Supplied data:

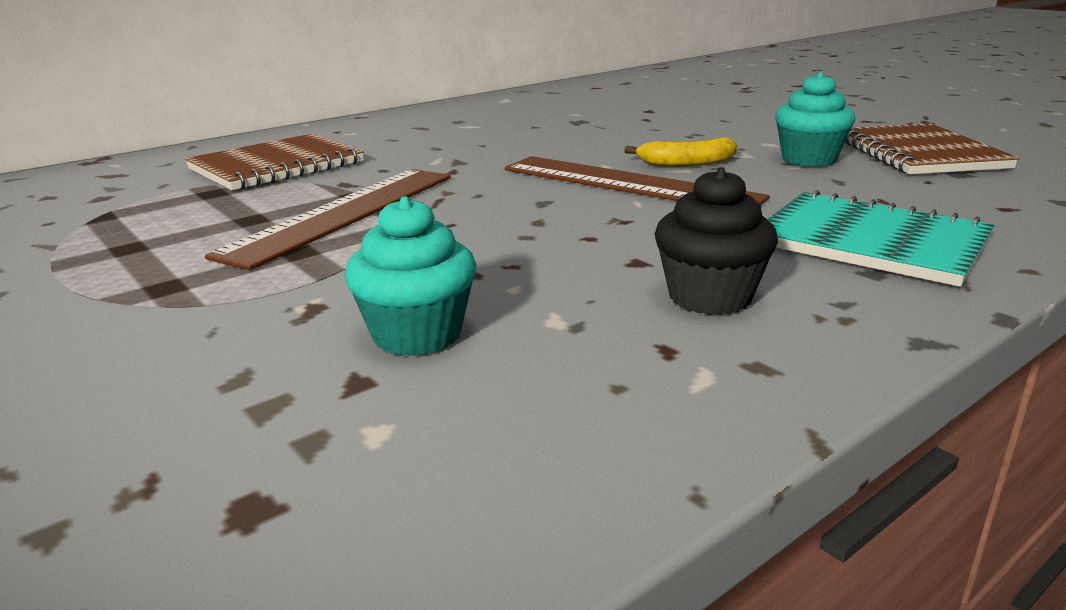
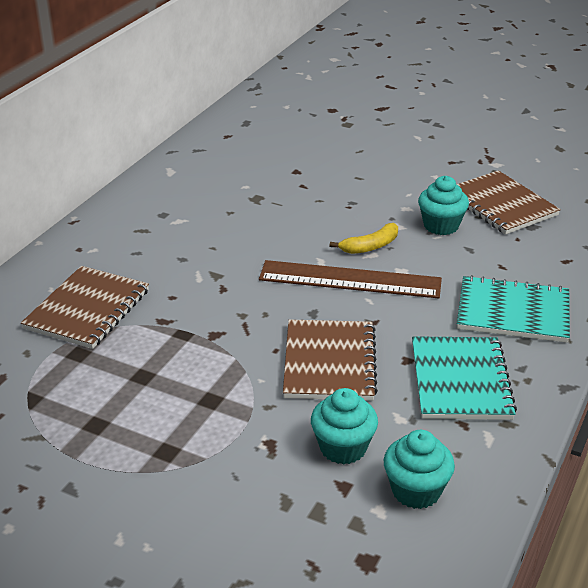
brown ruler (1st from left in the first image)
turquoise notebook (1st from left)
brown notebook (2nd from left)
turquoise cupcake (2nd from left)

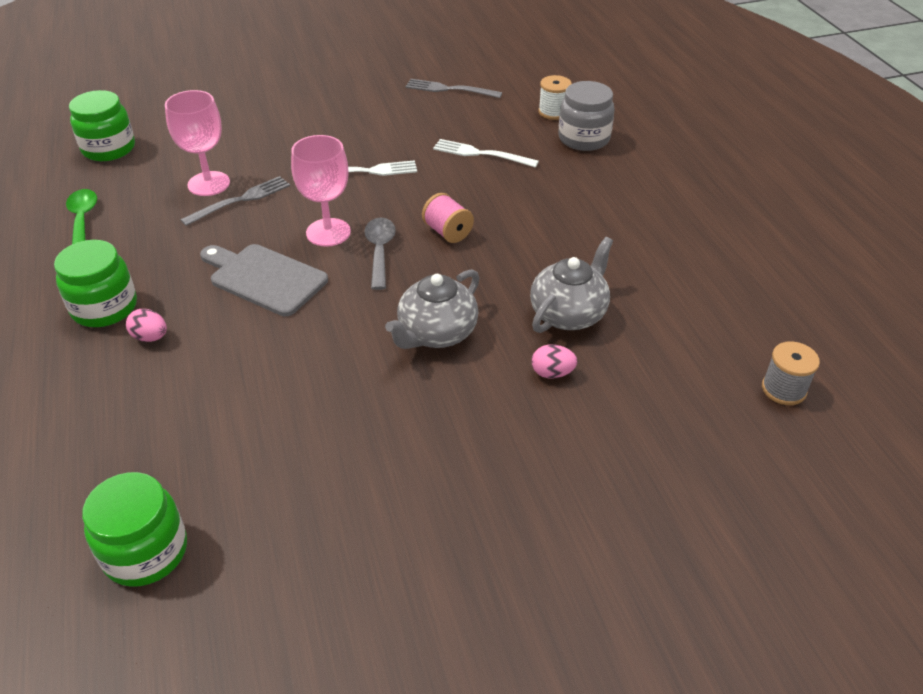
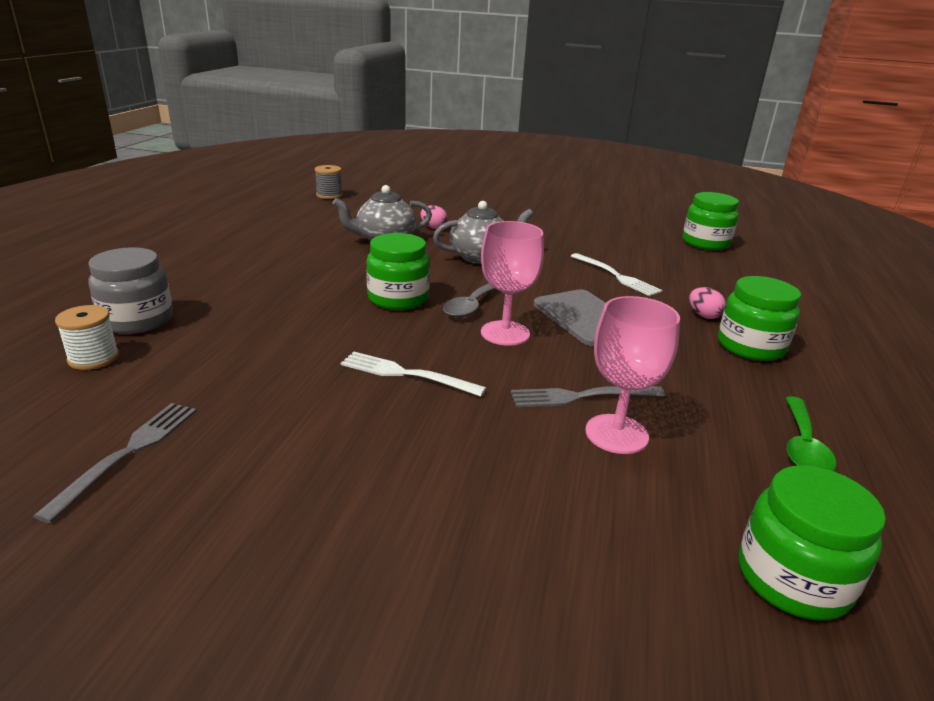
grey fork (1st from left)
green jar (1st from left)
white fork (2nd from left)

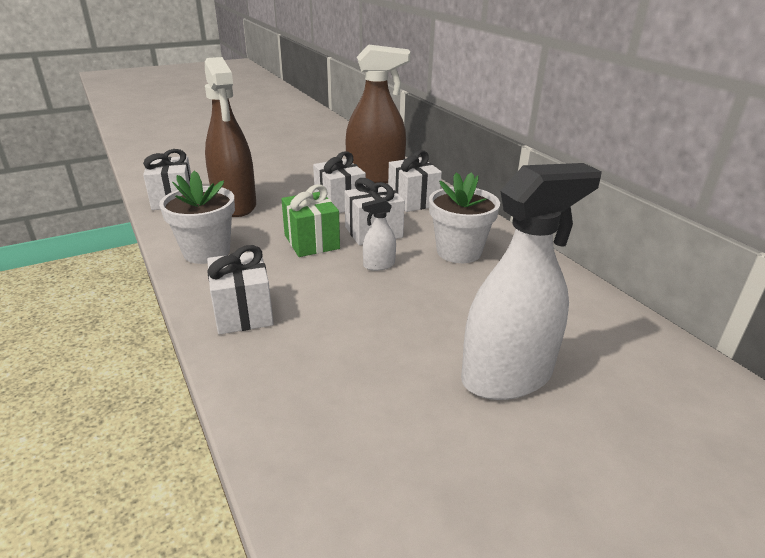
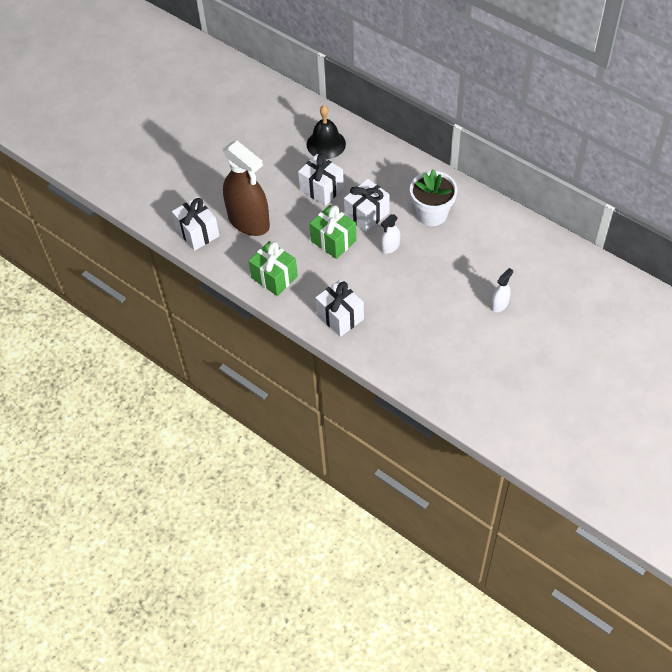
green gift (1st from left)
black bell
white gift (5th from left in the first image)
white spray bottle (2nd from left)

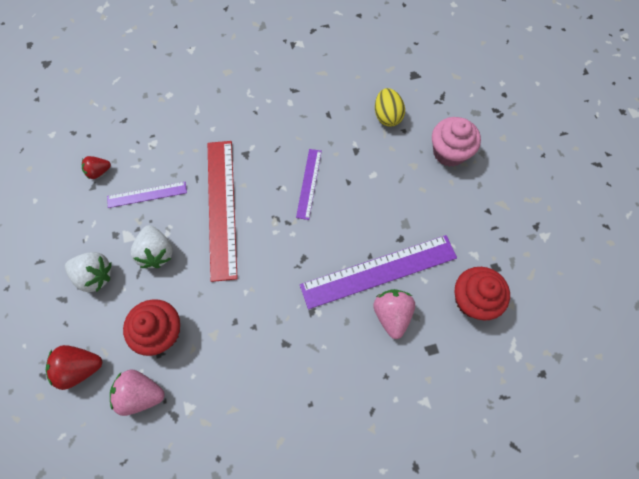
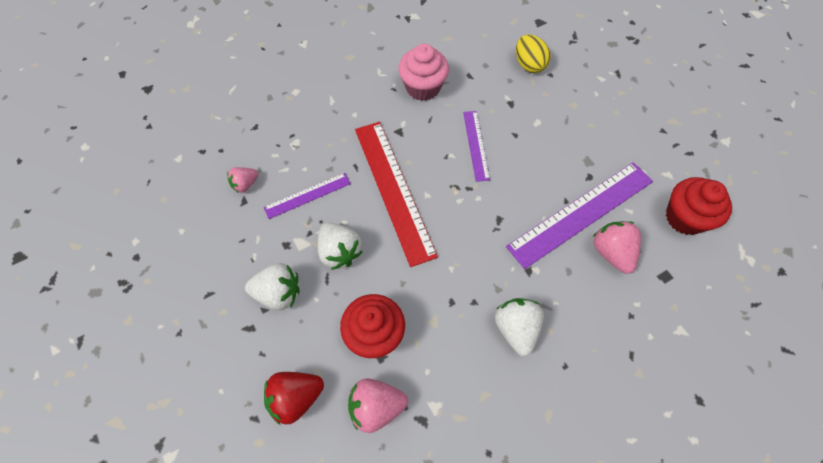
pink strawberry (1st from left)
pink cupcake
white strawberry (3rd from left)

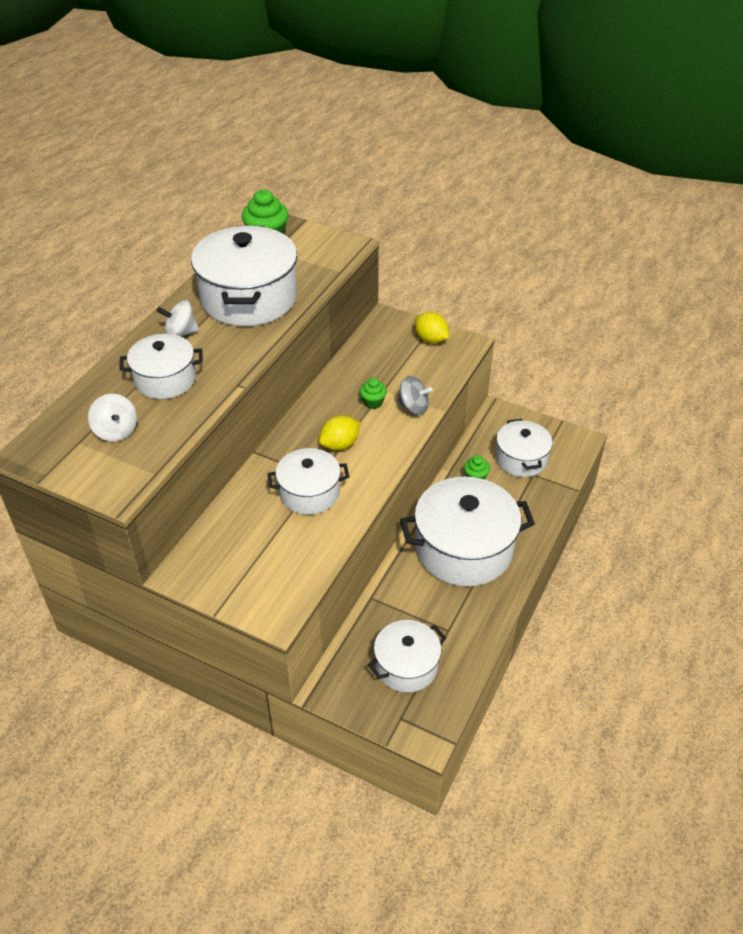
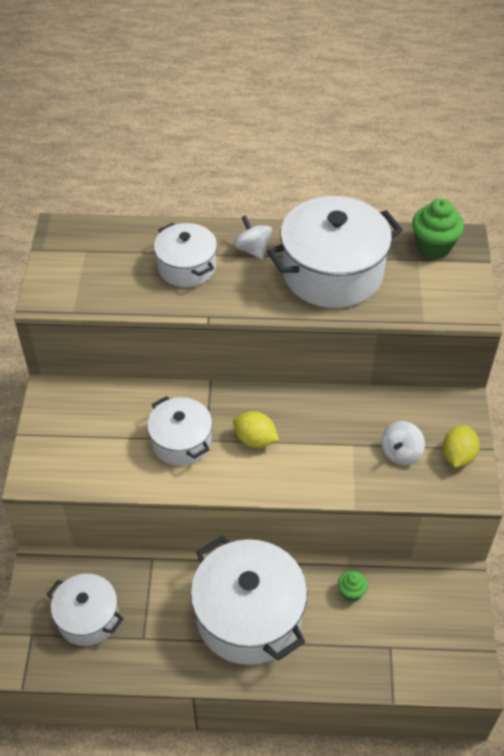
white spinning top (2nd from left)
green cupcake (2nd from left in the first image)
grey spinning top
white pot (6th from left in the first image)

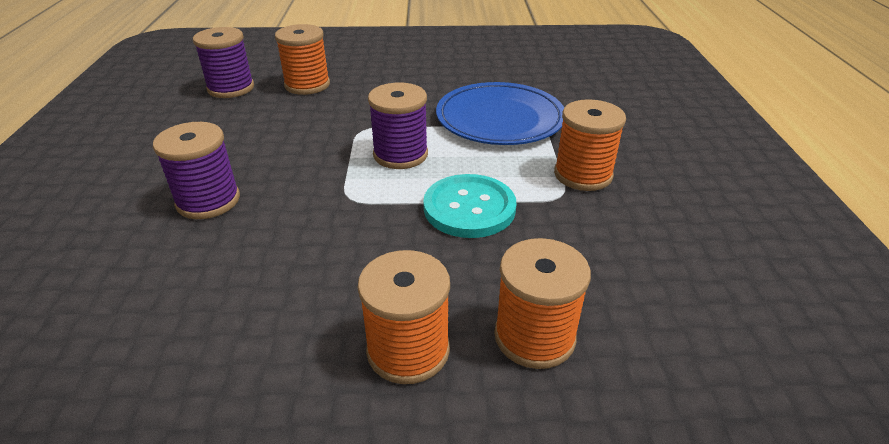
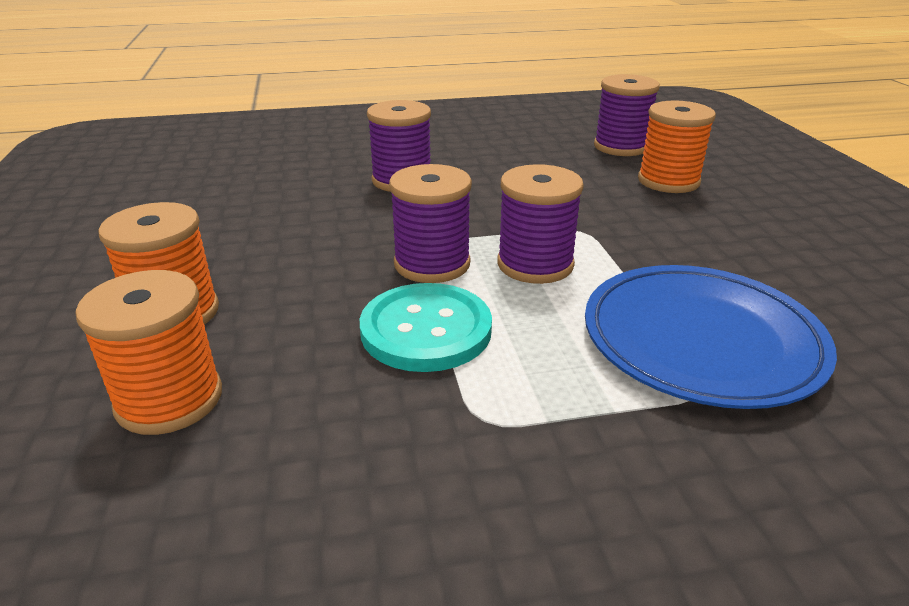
orange spool (4th from left in the first image)
purple spool (2nd from left)

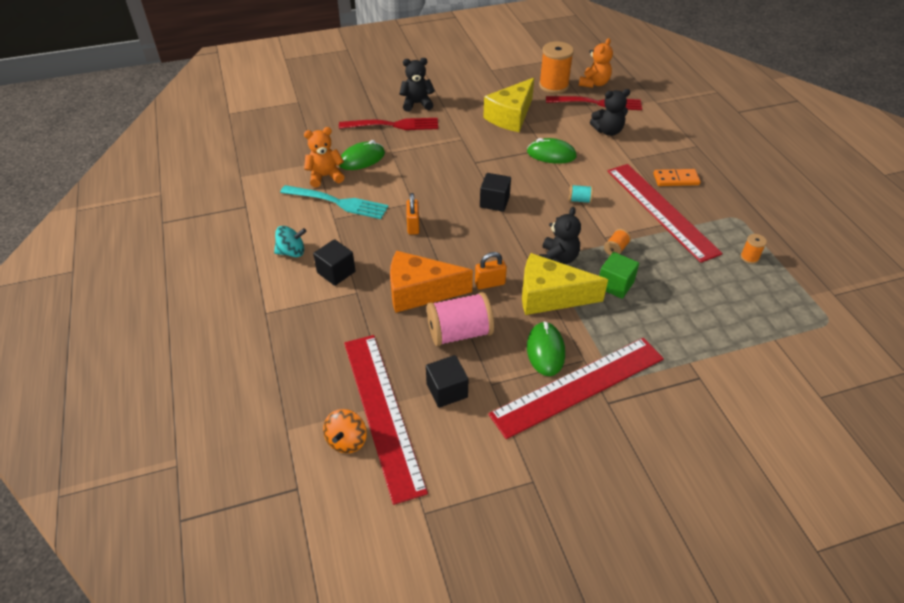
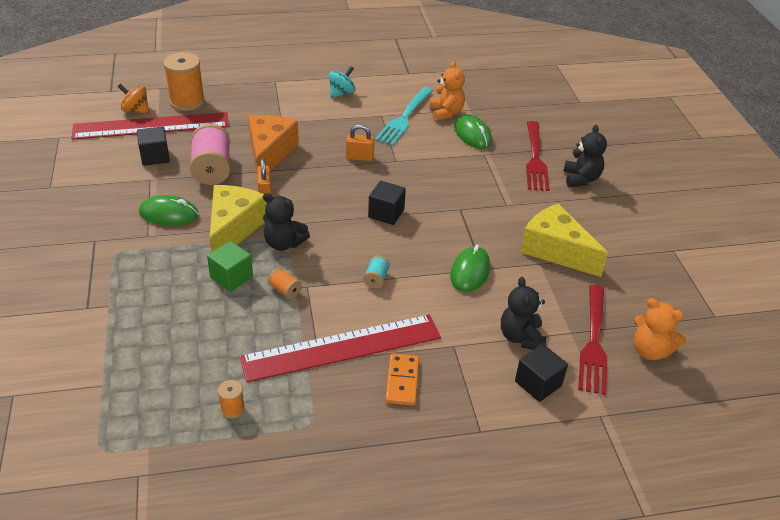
turquoise spinning top
black cube (3rd from left)
red ruler (2nd from left in the first image)
orange spool (1st from left)

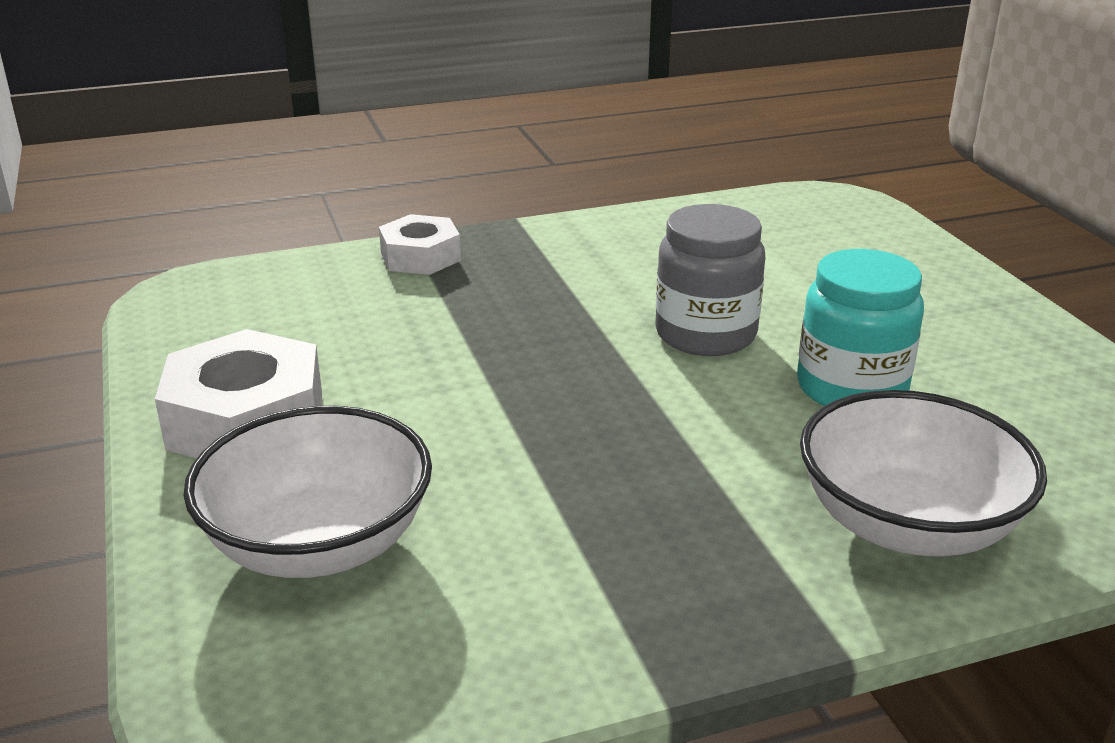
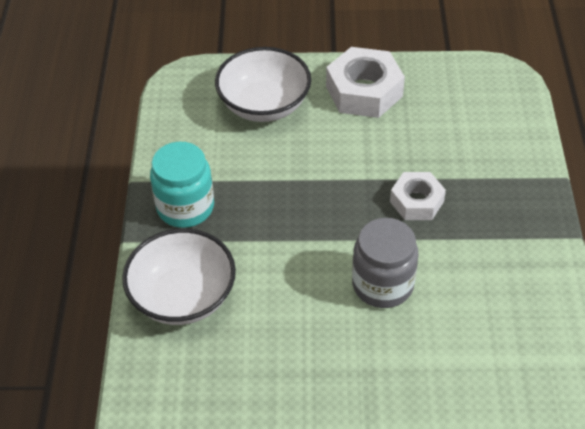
white nut (2nd from left)
turquoise jar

What the task requires: In the data above, retype exactly and only the lines between the one holding "turquoise notebook (1st from left)" and the one holding "brown notebook (2nd from left)", inclusive.

Output for this task:
turquoise notebook (1st from left)
brown notebook (2nd from left)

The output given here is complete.